Description of the task: In the entries below, find the line with "blue rectangle: (563, 1014)" and print exactly every line from there up to and including the line with "red hexagon: (120, 1318)", with no other lines.

Material to process:
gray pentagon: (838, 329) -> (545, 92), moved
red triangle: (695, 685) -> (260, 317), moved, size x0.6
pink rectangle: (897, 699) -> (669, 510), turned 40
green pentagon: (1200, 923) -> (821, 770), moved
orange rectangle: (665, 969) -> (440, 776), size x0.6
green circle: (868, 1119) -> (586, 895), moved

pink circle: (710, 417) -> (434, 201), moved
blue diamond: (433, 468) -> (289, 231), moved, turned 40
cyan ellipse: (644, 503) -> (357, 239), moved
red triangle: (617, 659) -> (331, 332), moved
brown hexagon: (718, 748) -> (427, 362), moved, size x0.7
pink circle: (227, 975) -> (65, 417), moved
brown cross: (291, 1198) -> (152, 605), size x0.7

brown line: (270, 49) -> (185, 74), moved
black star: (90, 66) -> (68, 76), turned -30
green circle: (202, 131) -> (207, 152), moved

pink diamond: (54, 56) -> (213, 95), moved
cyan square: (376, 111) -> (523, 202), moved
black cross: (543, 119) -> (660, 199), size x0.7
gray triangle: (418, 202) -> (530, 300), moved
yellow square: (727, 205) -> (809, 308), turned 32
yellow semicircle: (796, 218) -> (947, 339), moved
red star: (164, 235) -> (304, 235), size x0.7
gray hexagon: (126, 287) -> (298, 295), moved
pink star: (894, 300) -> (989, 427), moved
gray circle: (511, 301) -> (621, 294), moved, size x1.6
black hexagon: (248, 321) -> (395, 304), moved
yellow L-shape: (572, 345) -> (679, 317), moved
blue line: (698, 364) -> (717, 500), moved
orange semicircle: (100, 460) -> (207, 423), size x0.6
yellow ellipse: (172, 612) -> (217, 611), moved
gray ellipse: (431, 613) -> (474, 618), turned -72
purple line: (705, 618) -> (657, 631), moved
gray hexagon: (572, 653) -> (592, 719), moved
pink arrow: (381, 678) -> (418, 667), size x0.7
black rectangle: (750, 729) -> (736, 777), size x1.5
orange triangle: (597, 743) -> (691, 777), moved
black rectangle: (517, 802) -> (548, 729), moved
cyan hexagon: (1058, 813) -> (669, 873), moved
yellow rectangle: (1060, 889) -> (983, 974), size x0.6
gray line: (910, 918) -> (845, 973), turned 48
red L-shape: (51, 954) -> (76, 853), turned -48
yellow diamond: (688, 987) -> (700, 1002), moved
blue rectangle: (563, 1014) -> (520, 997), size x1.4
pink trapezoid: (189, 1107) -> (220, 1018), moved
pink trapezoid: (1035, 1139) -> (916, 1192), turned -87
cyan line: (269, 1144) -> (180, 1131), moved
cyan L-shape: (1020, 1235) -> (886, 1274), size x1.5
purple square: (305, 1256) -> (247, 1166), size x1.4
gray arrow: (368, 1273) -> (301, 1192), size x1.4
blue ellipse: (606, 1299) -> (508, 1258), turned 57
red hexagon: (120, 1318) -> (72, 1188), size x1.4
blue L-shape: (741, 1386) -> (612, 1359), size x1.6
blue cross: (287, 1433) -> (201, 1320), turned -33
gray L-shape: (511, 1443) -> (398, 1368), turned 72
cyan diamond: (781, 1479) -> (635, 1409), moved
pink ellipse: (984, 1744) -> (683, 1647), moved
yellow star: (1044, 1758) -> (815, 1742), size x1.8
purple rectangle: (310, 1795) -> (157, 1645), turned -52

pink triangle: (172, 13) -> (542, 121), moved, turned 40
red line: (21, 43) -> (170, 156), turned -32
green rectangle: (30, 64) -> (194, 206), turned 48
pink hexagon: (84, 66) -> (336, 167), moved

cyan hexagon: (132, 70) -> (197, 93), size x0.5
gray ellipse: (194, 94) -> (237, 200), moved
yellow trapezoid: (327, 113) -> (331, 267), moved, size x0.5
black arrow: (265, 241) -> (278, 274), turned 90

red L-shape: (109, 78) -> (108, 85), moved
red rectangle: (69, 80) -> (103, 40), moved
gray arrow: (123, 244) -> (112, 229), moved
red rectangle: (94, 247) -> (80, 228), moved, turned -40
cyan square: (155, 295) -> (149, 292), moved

Answer for the task:
blue rectangle: (563, 1014) -> (520, 997), size x1.4
pink trapezoid: (189, 1107) -> (220, 1018), moved
pink trapezoid: (1035, 1139) -> (916, 1192), turned -87
cyan line: (269, 1144) -> (180, 1131), moved
cyan L-shape: (1020, 1235) -> (886, 1274), size x1.5
purple square: (305, 1256) -> (247, 1166), size x1.4
gray arrow: (368, 1273) -> (301, 1192), size x1.4
blue ellipse: (606, 1299) -> (508, 1258), turned 57
red hexagon: (120, 1318) -> (72, 1188), size x1.4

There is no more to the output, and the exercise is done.